Supplied records Start Marker

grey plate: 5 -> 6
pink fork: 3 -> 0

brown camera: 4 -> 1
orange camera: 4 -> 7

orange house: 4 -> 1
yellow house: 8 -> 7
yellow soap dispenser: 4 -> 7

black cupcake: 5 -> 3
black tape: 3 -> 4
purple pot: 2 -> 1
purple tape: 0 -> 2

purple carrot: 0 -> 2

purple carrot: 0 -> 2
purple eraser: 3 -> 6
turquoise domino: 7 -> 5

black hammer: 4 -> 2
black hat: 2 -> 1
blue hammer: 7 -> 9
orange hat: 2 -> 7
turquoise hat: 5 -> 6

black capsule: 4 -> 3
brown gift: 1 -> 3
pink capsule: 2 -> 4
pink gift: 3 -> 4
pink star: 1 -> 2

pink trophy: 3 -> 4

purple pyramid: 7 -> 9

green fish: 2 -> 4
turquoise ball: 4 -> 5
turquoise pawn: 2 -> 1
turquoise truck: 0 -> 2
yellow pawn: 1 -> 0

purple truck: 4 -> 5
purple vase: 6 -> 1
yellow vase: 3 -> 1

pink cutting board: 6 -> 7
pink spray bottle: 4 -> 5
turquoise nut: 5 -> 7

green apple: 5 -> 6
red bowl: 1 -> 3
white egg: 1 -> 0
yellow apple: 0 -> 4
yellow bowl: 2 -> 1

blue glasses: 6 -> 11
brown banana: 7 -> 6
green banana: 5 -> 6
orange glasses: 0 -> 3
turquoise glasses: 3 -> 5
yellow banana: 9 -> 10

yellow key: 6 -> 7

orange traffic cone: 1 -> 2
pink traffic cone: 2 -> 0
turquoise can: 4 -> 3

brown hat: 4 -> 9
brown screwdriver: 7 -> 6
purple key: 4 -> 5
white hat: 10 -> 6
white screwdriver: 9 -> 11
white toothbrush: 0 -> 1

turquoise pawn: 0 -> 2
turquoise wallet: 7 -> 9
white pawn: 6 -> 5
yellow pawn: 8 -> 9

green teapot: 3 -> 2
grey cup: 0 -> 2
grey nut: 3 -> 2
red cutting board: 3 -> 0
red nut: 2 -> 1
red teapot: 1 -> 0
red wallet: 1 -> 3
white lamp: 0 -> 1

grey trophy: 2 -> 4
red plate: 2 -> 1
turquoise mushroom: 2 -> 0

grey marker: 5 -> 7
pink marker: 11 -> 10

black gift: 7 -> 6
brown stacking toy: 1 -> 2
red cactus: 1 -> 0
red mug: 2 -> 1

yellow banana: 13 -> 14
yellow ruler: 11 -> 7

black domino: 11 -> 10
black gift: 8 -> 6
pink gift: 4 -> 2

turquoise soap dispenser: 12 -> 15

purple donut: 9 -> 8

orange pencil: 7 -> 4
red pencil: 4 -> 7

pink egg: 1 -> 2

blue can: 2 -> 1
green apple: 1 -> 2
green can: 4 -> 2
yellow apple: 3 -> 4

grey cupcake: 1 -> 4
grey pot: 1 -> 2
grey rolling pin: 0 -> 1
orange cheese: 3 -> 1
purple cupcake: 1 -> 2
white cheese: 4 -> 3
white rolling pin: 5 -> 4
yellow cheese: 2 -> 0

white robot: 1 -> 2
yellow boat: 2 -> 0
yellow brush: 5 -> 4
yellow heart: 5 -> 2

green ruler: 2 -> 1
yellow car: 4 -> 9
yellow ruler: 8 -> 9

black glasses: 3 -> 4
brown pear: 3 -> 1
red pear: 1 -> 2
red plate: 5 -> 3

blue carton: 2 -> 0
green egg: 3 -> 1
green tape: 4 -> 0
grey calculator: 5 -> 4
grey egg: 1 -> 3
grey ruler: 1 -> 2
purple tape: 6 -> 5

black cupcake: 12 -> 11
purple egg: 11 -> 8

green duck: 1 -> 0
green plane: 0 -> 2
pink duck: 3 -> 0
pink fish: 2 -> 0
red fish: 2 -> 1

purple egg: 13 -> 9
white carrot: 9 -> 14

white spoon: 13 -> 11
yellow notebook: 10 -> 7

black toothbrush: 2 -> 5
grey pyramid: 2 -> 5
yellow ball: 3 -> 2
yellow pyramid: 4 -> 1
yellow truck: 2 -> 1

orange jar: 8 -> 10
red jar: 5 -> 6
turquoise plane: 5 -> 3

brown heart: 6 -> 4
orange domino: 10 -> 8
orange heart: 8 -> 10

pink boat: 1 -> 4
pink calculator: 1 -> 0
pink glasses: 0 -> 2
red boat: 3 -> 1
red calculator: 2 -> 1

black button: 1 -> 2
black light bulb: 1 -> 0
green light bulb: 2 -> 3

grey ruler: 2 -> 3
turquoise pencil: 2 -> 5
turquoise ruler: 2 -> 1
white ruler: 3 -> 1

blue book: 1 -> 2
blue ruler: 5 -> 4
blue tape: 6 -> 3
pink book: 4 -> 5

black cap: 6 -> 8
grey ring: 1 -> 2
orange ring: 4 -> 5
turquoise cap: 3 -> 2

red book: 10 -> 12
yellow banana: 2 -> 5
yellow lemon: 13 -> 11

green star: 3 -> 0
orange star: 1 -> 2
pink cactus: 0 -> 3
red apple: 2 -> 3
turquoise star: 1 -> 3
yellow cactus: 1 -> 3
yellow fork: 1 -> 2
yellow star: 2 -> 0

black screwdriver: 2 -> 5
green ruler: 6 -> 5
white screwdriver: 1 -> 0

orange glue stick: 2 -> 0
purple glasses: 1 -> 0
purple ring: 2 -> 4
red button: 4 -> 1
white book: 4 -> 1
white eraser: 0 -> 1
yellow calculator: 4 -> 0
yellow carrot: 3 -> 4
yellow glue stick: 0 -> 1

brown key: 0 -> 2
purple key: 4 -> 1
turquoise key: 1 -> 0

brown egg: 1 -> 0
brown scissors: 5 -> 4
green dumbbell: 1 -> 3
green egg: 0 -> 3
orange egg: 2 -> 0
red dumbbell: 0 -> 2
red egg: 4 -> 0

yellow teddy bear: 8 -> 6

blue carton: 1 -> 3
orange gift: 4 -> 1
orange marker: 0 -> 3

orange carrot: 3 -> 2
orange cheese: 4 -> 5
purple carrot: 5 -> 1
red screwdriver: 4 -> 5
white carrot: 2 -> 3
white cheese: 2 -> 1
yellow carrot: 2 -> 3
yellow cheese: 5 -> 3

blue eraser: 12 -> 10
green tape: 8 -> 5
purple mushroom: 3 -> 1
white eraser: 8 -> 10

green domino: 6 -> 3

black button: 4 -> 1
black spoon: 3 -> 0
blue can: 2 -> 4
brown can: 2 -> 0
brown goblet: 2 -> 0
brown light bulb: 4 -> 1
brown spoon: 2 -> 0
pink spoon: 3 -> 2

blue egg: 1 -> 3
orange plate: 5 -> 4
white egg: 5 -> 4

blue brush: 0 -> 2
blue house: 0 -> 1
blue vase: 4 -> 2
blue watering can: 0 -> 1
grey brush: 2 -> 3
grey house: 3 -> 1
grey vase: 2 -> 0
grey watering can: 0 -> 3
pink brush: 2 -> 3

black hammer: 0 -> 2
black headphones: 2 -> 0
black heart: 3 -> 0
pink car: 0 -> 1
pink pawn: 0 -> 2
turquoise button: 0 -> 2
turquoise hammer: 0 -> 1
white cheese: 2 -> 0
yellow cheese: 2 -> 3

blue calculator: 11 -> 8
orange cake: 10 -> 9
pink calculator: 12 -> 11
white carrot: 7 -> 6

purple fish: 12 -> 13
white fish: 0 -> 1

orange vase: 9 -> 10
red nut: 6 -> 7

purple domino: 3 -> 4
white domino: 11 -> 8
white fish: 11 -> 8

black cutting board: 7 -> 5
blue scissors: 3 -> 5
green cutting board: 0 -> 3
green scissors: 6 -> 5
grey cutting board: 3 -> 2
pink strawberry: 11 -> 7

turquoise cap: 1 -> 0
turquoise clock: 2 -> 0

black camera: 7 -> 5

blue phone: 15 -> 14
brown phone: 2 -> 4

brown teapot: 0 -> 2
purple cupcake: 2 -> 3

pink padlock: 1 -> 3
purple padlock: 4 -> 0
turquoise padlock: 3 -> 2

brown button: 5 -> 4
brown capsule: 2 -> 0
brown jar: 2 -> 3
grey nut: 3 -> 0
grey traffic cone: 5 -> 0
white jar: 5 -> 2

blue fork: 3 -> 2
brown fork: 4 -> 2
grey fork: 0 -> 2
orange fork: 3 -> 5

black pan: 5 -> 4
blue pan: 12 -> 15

Supplied records End Marker

Directions: Each line in the data that holds the string "ruler" needs to be copied.

Result for this task:
yellow ruler: 11 -> 7
green ruler: 2 -> 1
yellow ruler: 8 -> 9
grey ruler: 1 -> 2
grey ruler: 2 -> 3
turquoise ruler: 2 -> 1
white ruler: 3 -> 1
blue ruler: 5 -> 4
green ruler: 6 -> 5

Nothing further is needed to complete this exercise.